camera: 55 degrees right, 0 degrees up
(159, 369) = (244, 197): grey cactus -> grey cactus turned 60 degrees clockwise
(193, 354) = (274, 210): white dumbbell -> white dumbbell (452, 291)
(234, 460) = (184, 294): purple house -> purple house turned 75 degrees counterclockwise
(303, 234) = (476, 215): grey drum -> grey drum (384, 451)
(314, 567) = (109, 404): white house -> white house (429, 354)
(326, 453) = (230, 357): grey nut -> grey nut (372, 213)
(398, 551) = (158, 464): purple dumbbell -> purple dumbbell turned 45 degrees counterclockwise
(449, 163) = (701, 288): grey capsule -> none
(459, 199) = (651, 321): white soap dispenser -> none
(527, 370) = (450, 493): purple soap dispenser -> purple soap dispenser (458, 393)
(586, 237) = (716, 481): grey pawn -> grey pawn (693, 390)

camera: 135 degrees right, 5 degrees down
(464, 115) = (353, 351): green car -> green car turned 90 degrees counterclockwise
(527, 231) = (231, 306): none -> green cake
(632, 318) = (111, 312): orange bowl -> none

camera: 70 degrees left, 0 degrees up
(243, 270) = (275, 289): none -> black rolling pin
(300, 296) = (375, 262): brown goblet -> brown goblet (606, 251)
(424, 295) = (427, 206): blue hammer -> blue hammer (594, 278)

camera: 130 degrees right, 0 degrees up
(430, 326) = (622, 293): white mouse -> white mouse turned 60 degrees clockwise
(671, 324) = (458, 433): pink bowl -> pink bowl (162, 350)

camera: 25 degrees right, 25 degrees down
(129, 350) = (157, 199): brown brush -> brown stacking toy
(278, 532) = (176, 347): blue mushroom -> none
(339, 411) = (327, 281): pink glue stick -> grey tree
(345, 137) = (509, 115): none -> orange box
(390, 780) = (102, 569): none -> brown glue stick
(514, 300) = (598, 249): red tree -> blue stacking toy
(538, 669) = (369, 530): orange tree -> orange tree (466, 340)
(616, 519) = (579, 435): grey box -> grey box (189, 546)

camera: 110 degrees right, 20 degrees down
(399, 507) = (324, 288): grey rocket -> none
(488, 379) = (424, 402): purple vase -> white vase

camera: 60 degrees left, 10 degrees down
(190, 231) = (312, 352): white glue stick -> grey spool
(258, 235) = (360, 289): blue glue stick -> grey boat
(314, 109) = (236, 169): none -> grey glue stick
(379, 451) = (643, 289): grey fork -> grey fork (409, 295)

» **WORK REQUIRED**: Write out exactly the lines above from the line with "(345, 137) = (509, 115): none -> orange box" through the line with "camera: 110 degrees right, 20 degrees down", both of them included, and leave out all other lines.

» **RESULT BELOW**:
(345, 137) = (509, 115): none -> orange box
(390, 780) = (102, 569): none -> brown glue stick
(514, 300) = (598, 249): red tree -> blue stacking toy
(538, 669) = (369, 530): orange tree -> orange tree (466, 340)
(616, 519) = (579, 435): grey box -> grey box (189, 546)

camera: 110 degrees right, 20 degrees down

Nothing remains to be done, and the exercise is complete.